» Problem:
Look through the listing below for the line with "J203 pin 2: GND -> VIN" and the line with "TP203: none -> test point (Y9)". Copy both, along with every line between them, exactly and with no pictures.

>>

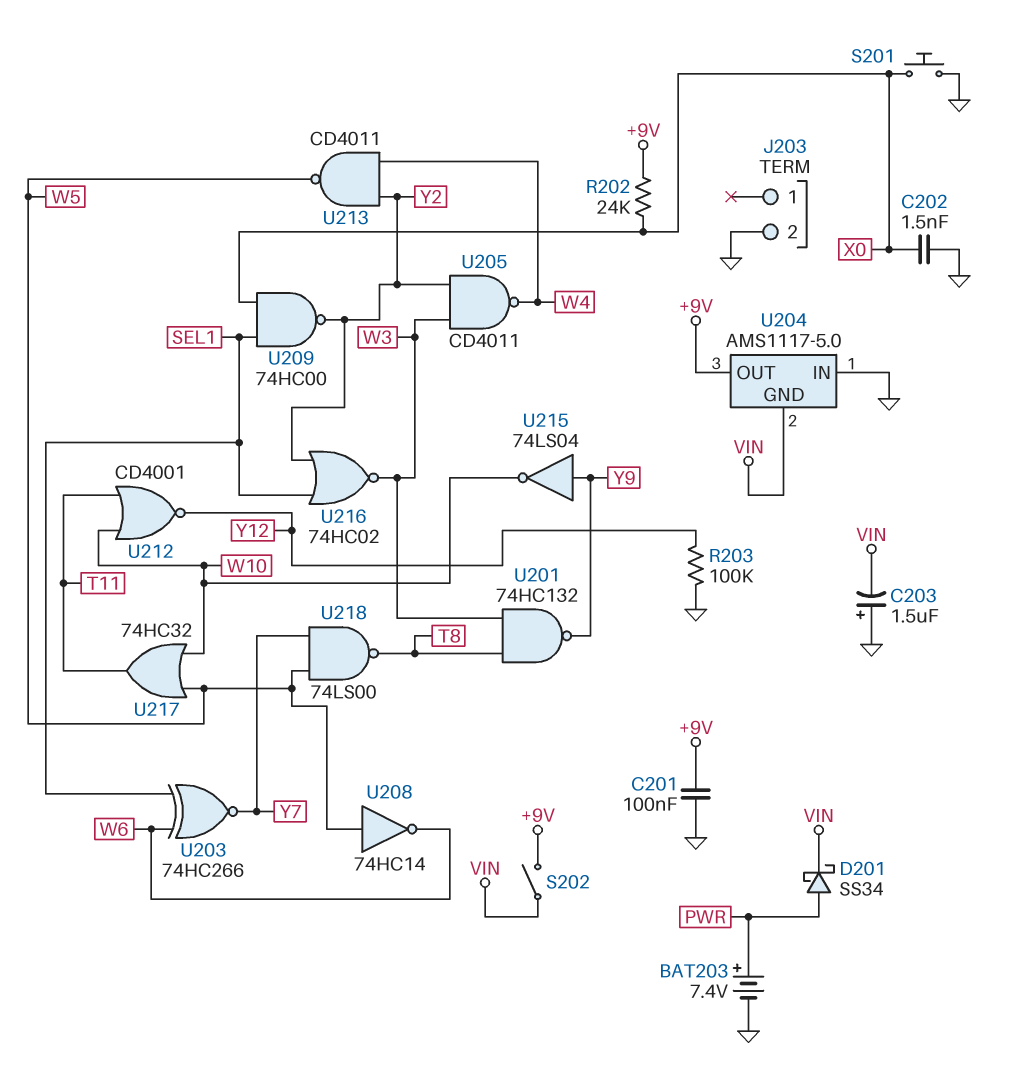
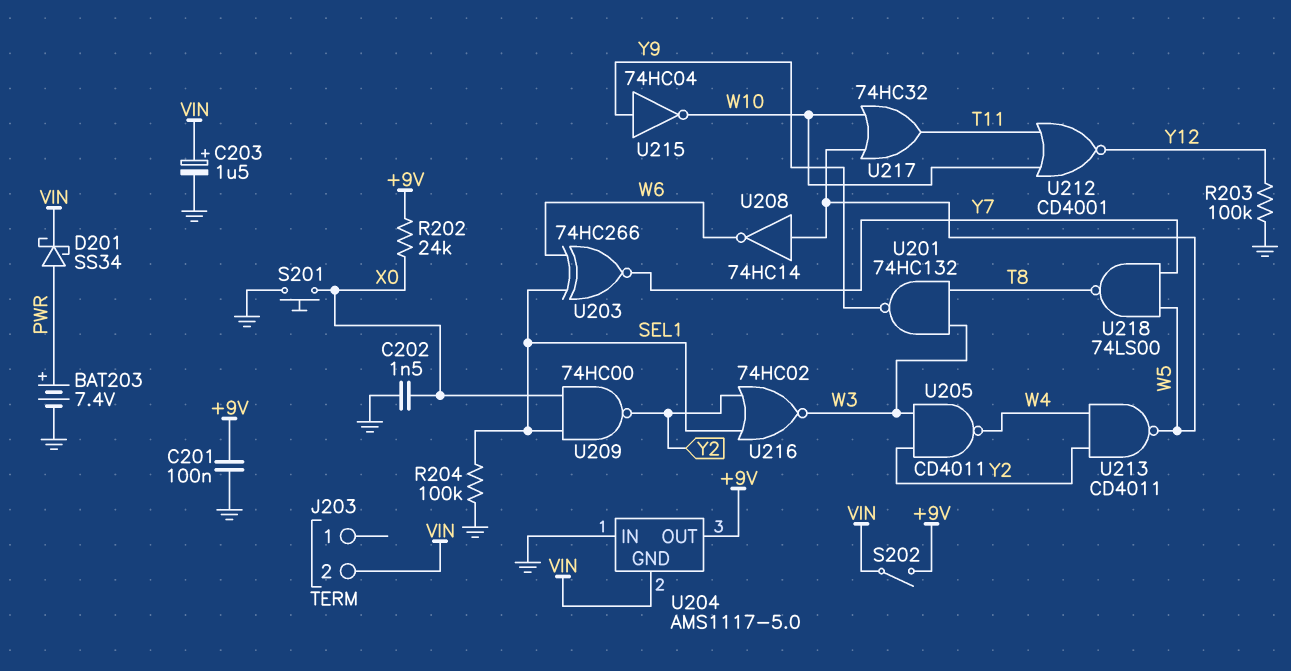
C203: 1.5uF (plus GND, minus VIN) -> 1.5uF (plus VIN, minus GND)
J203 pin 2: GND -> VIN
R204: none -> 100k (GND, SEL1)
U215: NOT 74LS04 (in Y9, out W10) -> NOT 74HC04 (in Y9, out W10)

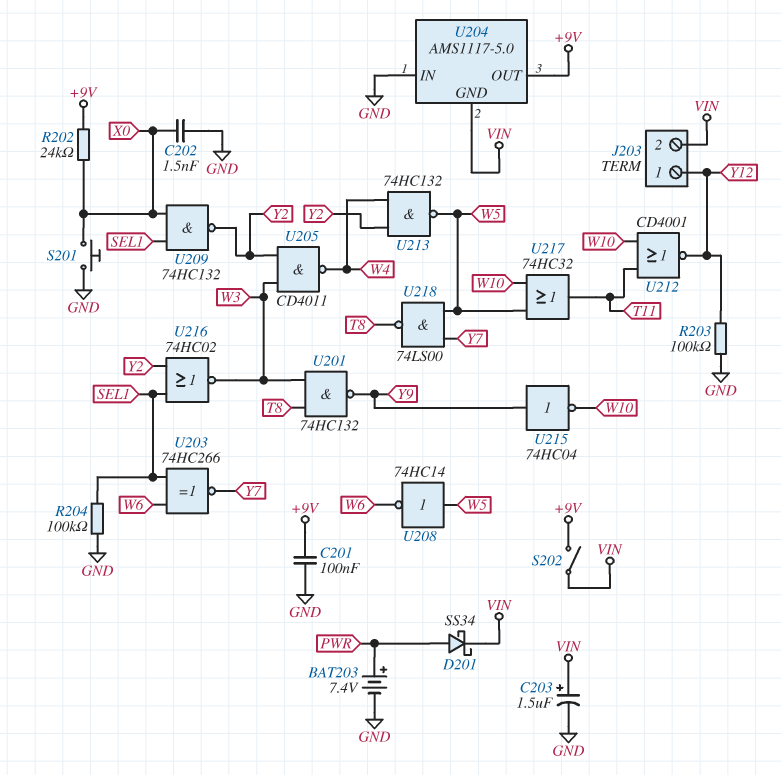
J203 pin 1: none -> Y12
U209: NAND 74HC00 (in SEL1, in X0, out Y2) -> NAND 74HC132 (in SEL1, in X0, out Y2)
U213: NAND CD4011 (in W4, in Y2, out W5) -> NAND 74HC132 (in W4, in Y2, out W5)

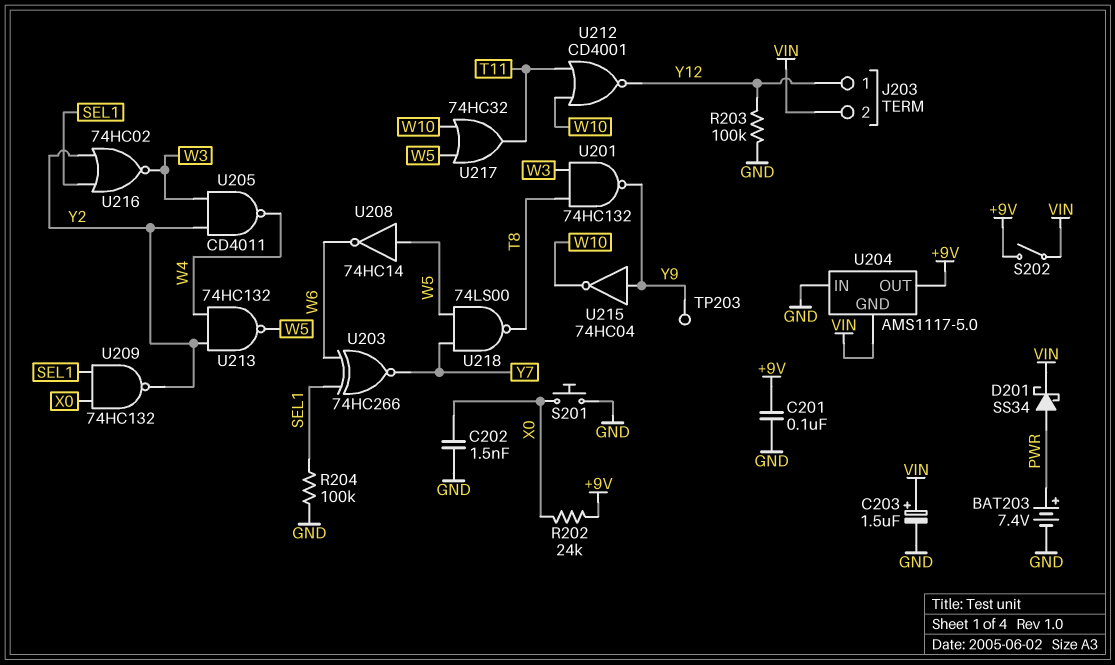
TP203: none -> test point (Y9)

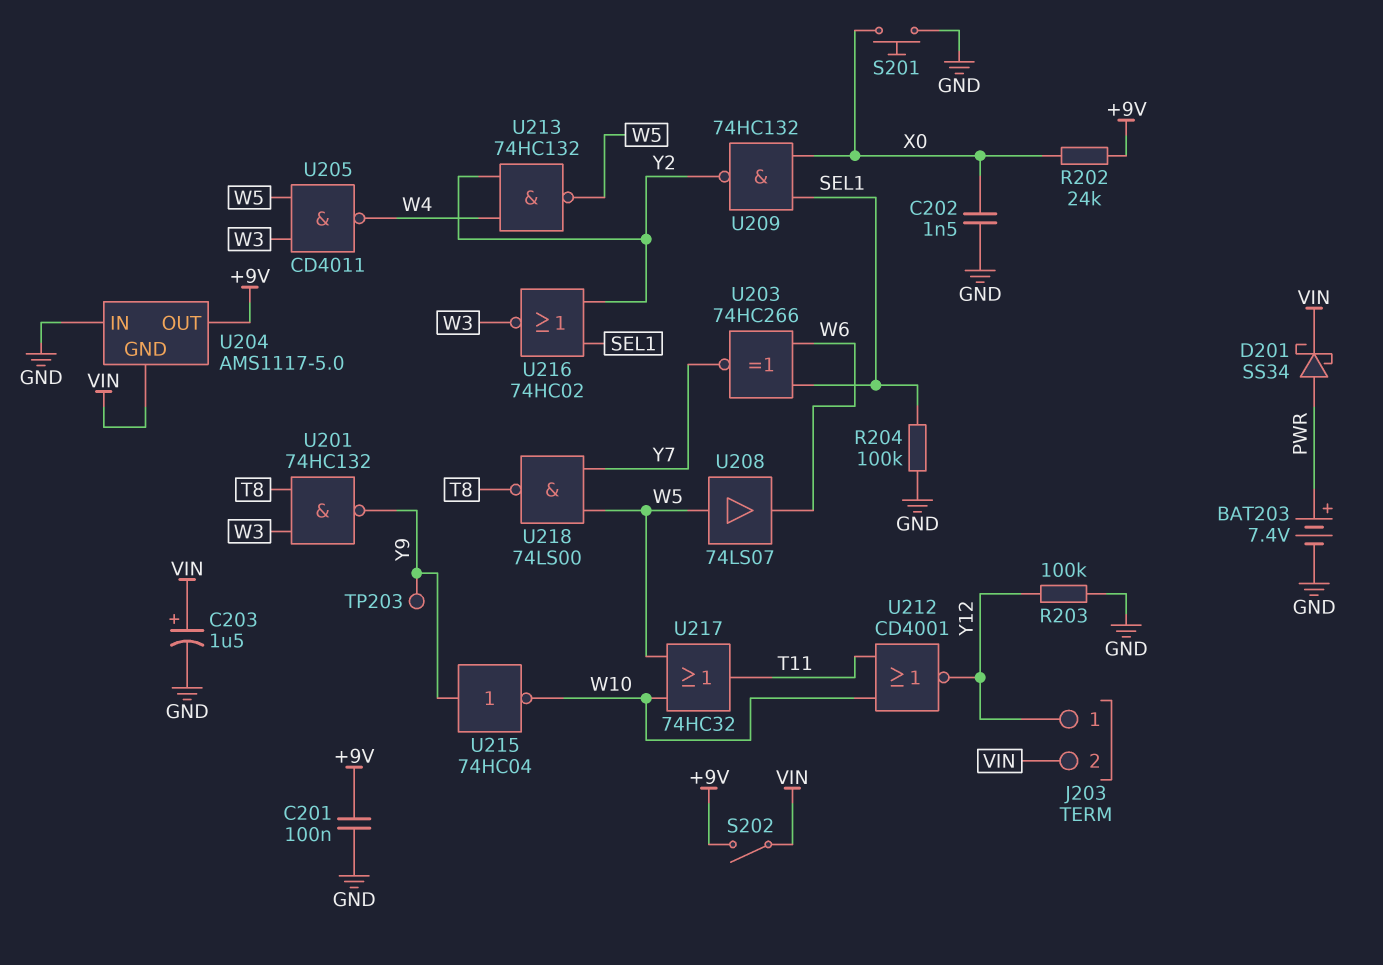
U205: NAND CD4011 (in W3, in Y2, out W4) -> NAND CD4011 (in W3, in W5, out W4)
U208: NOT 74HC14 (in W5, out W6) -> buffer 74LS07 (in W5, out W6)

<<

» Completed exercise:
J203 pin 2: GND -> VIN
R204: none -> 100k (GND, SEL1)
U215: NOT 74LS04 (in Y9, out W10) -> NOT 74HC04 (in Y9, out W10)

J203 pin 1: none -> Y12
U209: NAND 74HC00 (in SEL1, in X0, out Y2) -> NAND 74HC132 (in SEL1, in X0, out Y2)
U213: NAND CD4011 (in W4, in Y2, out W5) -> NAND 74HC132 (in W4, in Y2, out W5)

TP203: none -> test point (Y9)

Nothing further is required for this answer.